-- Opening Marker --
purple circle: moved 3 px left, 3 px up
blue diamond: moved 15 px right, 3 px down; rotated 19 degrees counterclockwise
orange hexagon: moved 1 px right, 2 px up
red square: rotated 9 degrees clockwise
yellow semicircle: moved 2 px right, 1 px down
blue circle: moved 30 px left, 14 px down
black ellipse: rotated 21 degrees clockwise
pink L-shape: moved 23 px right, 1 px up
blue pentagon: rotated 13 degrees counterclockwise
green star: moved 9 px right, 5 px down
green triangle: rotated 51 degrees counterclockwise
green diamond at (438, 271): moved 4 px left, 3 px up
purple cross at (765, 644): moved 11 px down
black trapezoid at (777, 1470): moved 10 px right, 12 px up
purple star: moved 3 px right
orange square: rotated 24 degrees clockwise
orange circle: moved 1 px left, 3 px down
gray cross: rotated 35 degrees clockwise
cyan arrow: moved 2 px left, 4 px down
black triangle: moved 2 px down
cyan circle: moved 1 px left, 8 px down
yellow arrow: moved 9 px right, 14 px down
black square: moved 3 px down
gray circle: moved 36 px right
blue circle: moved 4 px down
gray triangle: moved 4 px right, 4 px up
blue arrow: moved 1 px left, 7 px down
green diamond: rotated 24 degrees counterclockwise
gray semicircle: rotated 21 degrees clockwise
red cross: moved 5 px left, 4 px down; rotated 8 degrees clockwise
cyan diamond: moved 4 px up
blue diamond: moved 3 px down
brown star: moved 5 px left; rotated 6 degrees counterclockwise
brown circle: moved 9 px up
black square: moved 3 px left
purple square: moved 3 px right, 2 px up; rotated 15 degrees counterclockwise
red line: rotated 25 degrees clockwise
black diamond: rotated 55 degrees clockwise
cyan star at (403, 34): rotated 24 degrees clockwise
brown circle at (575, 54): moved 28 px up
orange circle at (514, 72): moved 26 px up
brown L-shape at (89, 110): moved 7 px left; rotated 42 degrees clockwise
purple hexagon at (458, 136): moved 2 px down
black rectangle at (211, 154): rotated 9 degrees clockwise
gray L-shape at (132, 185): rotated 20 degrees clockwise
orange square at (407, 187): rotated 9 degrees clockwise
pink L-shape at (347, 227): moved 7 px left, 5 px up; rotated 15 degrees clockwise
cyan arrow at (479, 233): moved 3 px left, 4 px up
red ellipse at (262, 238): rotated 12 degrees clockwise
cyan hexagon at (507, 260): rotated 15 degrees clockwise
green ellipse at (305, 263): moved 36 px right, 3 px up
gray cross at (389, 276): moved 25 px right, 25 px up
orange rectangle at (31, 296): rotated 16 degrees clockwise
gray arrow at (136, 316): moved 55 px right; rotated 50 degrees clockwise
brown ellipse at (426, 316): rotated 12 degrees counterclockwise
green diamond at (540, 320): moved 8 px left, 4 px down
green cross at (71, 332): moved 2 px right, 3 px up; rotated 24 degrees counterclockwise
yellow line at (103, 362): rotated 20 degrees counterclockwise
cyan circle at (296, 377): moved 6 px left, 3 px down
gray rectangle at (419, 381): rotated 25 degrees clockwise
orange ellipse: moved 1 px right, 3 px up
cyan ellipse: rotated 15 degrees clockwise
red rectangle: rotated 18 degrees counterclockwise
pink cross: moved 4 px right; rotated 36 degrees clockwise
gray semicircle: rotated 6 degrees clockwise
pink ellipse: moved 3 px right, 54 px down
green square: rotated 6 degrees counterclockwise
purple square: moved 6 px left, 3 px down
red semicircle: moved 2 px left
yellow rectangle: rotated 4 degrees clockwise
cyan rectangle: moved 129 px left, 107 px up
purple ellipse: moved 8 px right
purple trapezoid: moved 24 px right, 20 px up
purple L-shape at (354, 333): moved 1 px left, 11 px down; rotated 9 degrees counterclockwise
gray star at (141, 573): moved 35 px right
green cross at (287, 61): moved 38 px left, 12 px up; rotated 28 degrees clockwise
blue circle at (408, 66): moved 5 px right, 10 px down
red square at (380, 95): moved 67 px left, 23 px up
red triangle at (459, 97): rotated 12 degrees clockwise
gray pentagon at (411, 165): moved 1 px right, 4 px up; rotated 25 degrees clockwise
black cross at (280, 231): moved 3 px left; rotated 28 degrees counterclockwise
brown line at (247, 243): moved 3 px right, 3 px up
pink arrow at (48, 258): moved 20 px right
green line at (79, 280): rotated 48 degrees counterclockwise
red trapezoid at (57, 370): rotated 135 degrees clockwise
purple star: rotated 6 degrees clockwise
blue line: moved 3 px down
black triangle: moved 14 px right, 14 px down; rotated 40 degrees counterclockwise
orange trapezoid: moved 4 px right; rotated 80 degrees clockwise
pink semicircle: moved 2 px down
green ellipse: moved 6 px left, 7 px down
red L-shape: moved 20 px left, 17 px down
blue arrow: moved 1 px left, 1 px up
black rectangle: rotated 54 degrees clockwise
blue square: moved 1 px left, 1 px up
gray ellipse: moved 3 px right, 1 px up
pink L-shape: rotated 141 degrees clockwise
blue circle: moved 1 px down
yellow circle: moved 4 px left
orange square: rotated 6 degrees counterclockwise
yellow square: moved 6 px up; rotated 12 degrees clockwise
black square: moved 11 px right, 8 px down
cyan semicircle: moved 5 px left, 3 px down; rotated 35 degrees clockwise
-- Closing Marker --
TASK TO CARRY OUT: The answer consists only of the lines from the one containing "orange square: rotated 6" to the end of the records, each written out exactly.

ANSWER TO THIS EXERCISE:
orange square: rotated 6 degrees counterclockwise
yellow square: moved 6 px up; rotated 12 degrees clockwise
black square: moved 11 px right, 8 px down
cyan semicircle: moved 5 px left, 3 px down; rotated 35 degrees clockwise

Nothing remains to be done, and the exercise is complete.